PROBLEM TO SOLVE = Repeat the records below exactly from the line containing "DRIVER2 pin IN2: TX -> D6" to the line containing "DRIVER2 pin IN1: D0 -> A0", taking in both of those lines. Drop the pictures.

PROVIDED ENTRIES =
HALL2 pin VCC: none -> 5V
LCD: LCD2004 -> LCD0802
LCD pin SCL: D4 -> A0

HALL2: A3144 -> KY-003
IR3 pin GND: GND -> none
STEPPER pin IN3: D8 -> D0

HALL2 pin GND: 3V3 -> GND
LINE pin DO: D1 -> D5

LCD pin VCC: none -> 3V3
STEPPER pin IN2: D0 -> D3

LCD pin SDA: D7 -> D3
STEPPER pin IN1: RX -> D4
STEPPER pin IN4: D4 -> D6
==
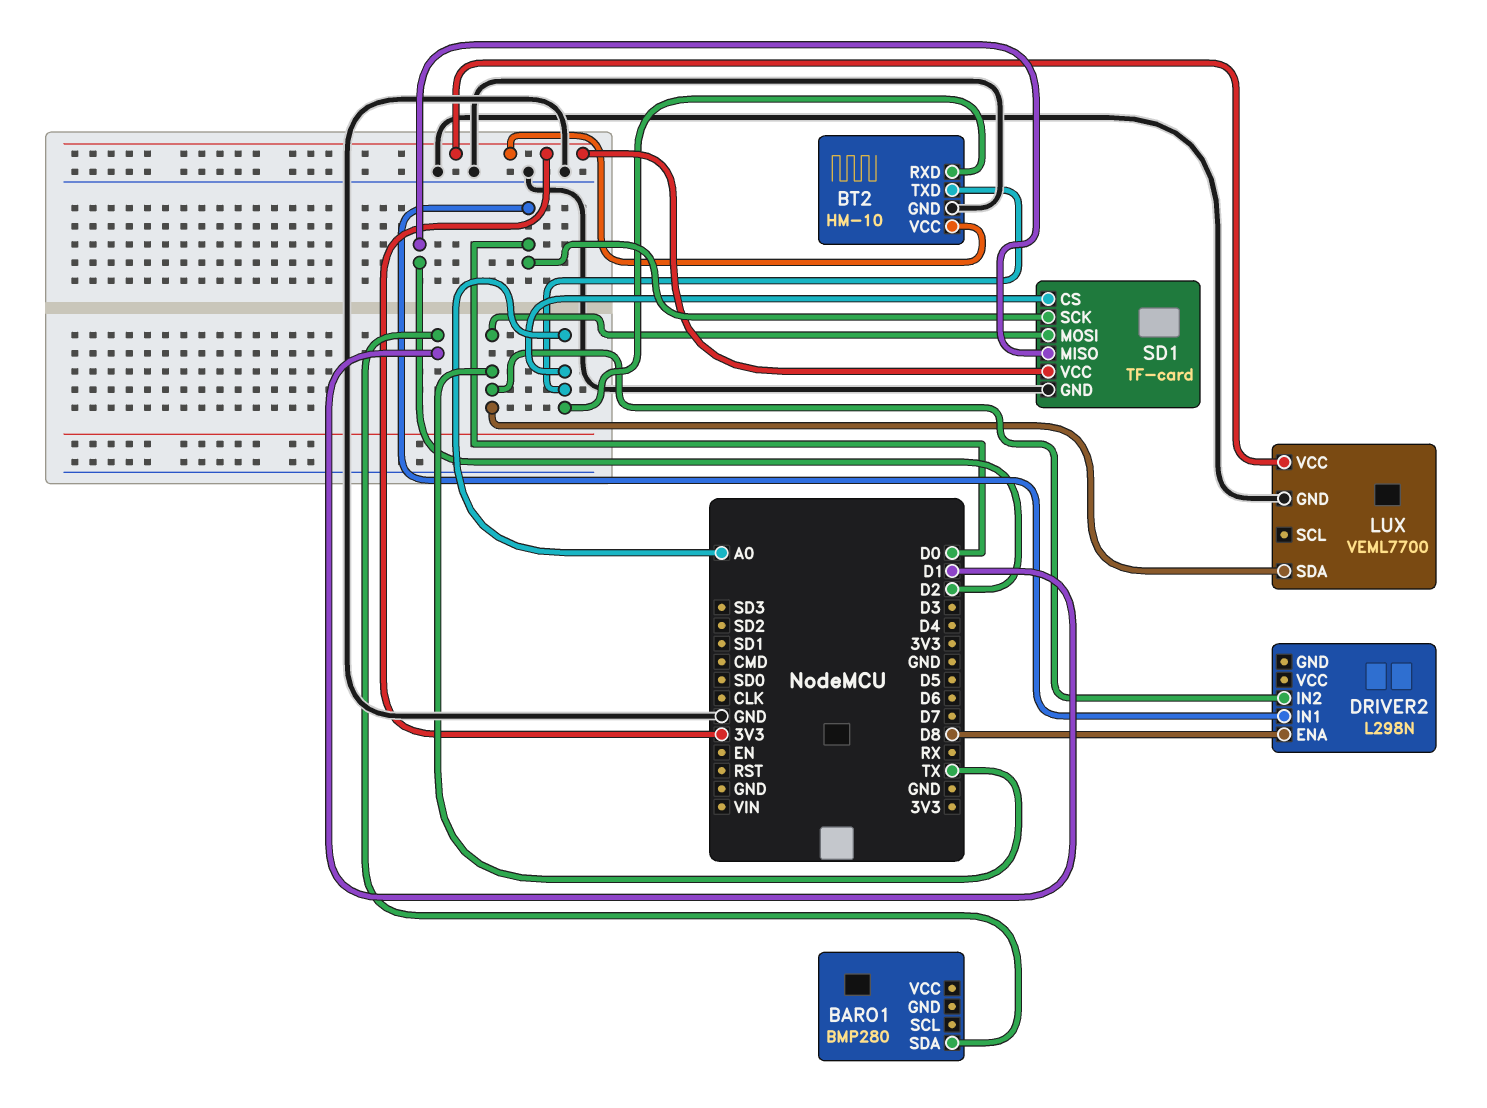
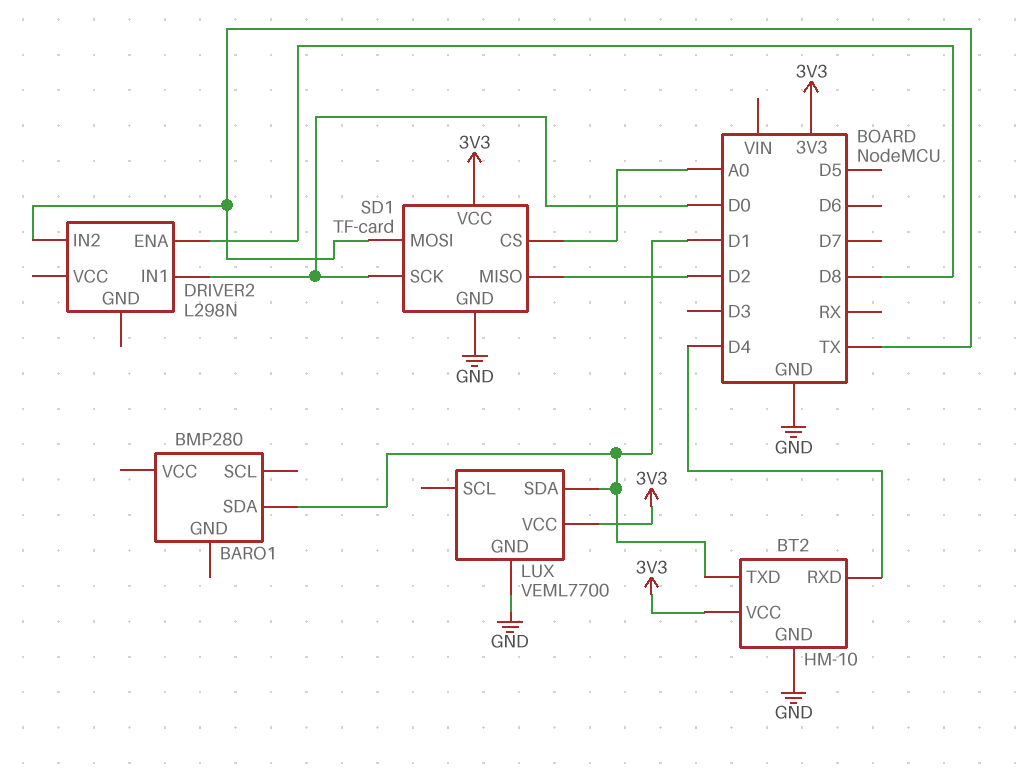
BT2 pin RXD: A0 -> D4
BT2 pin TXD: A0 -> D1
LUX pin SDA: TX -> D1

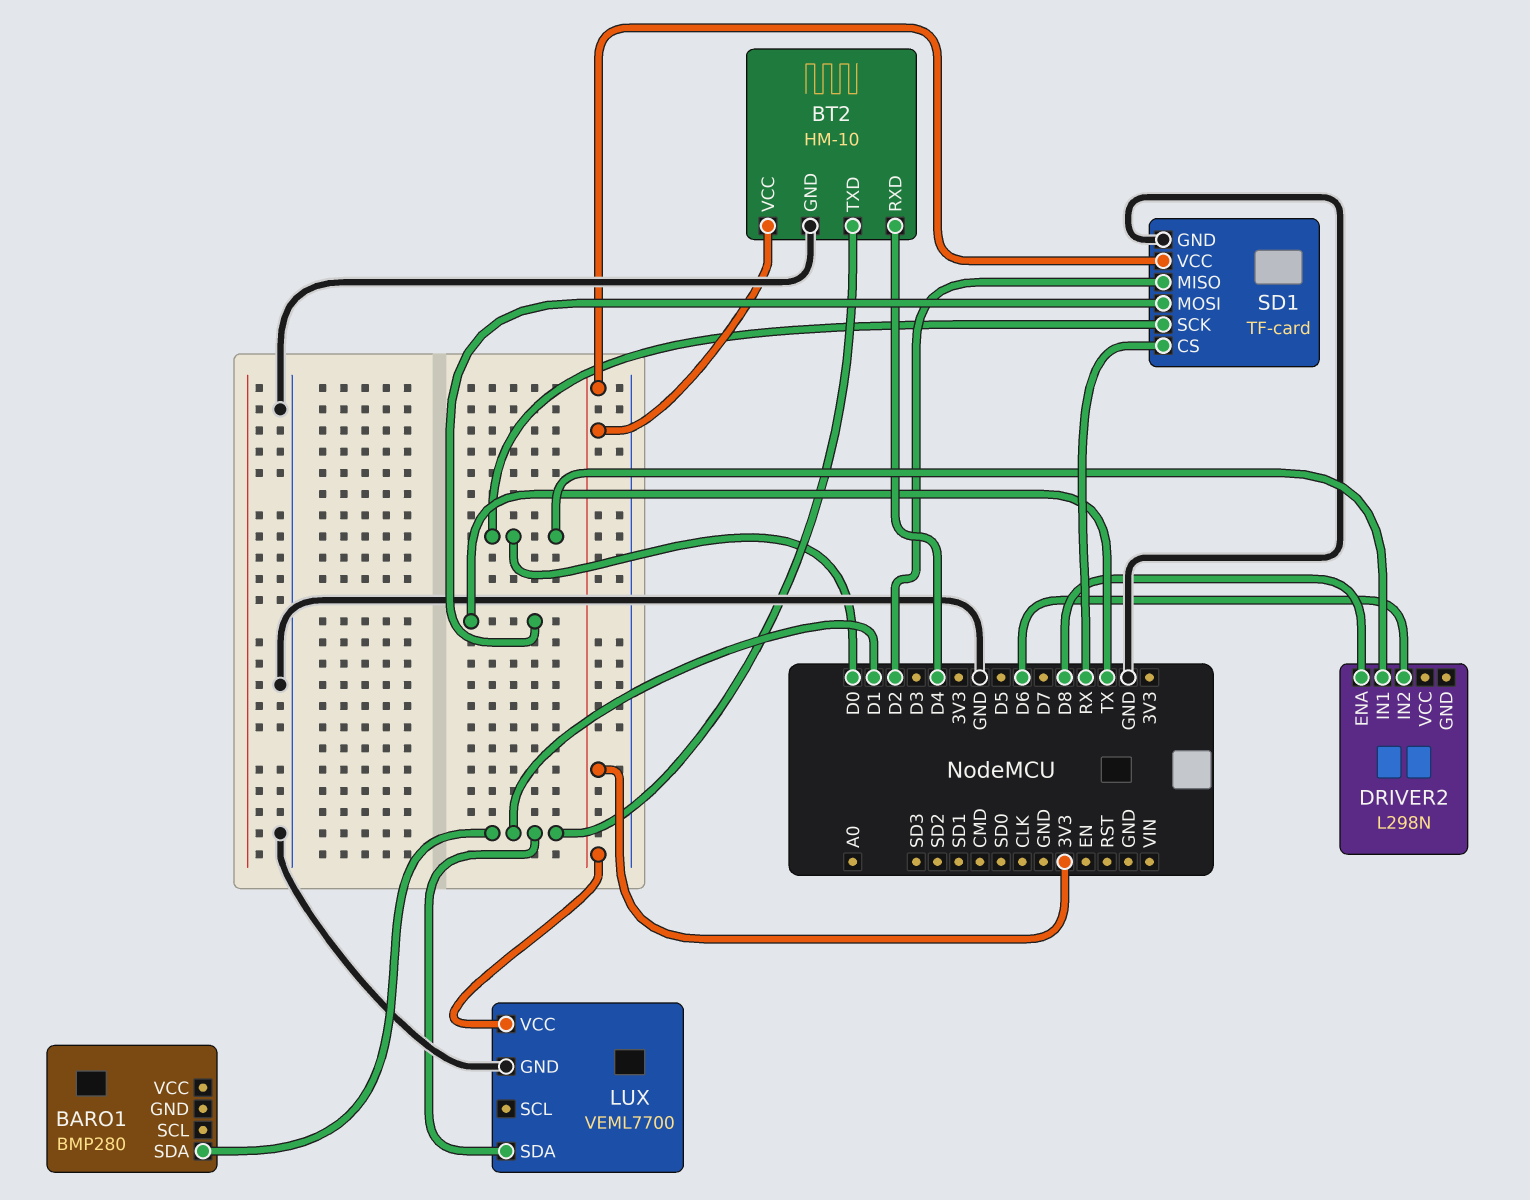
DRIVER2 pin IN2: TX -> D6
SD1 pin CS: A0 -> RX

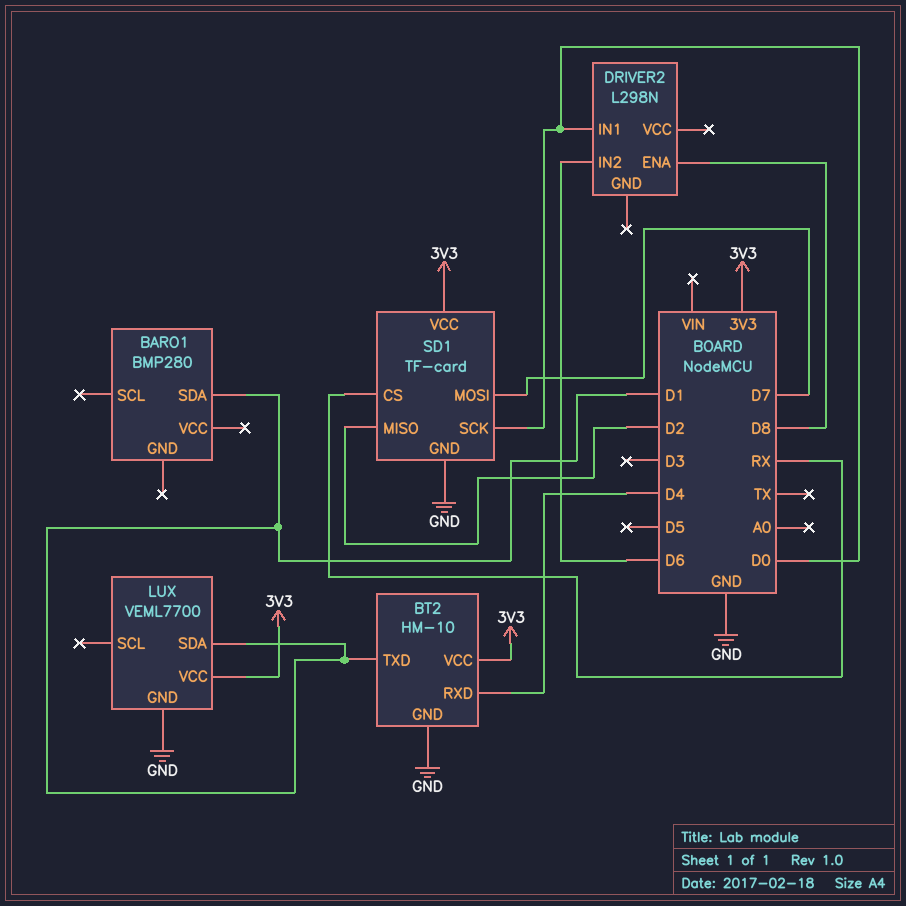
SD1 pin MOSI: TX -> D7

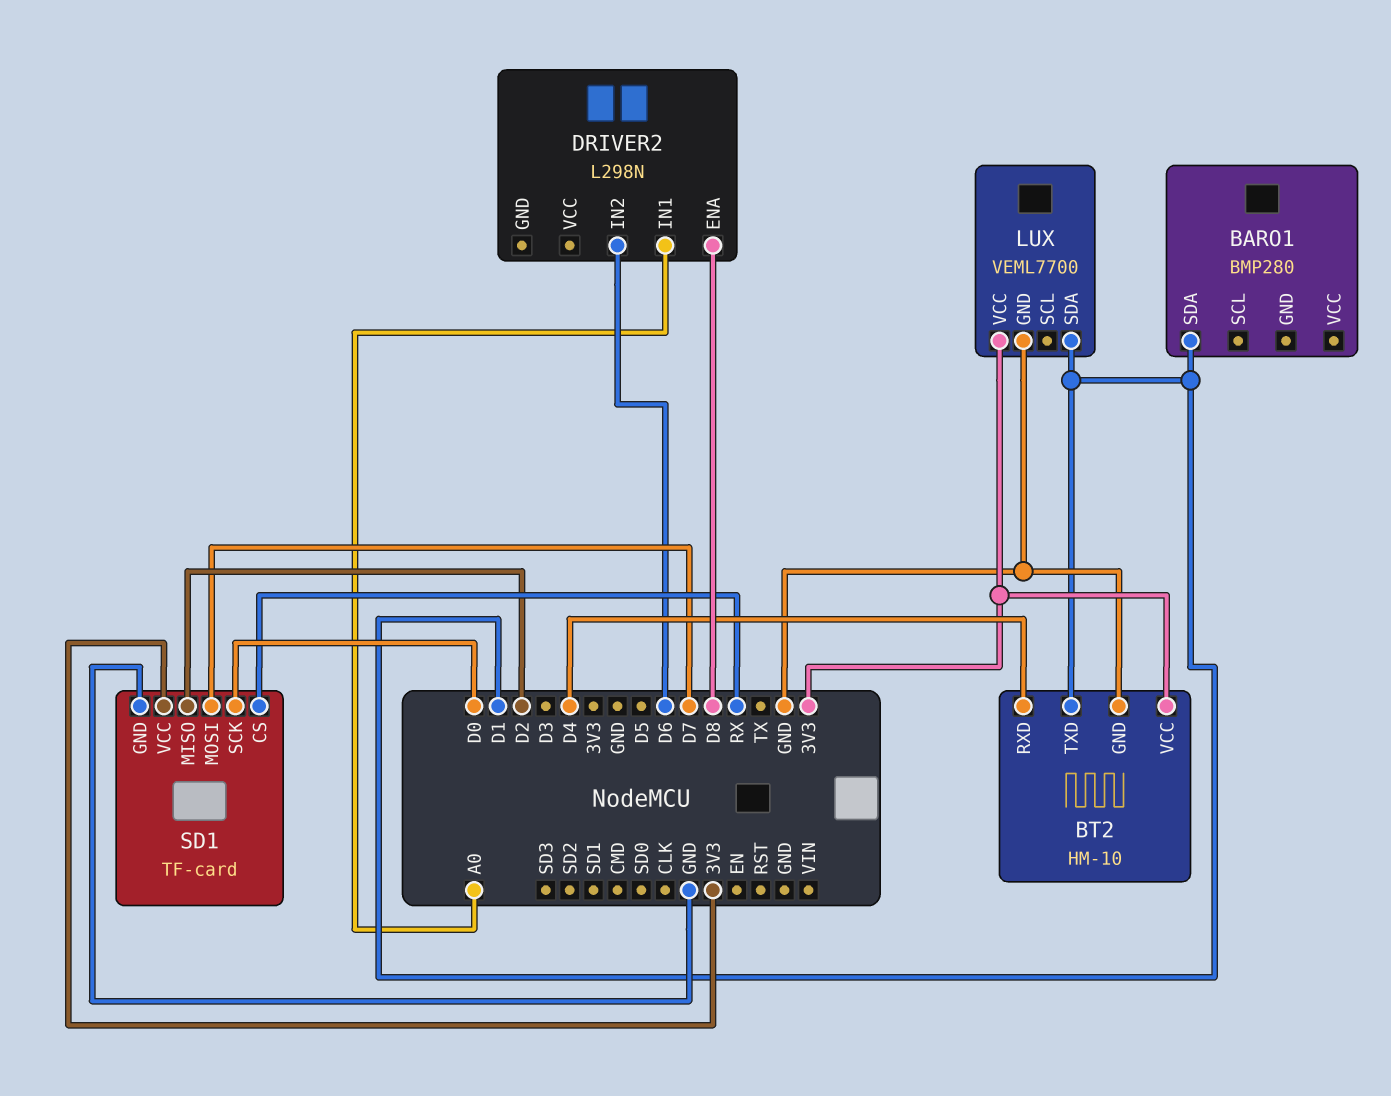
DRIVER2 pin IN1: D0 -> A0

COMPLETED EXERCISE =
DRIVER2 pin IN2: TX -> D6
SD1 pin CS: A0 -> RX

SD1 pin MOSI: TX -> D7

DRIVER2 pin IN1: D0 -> A0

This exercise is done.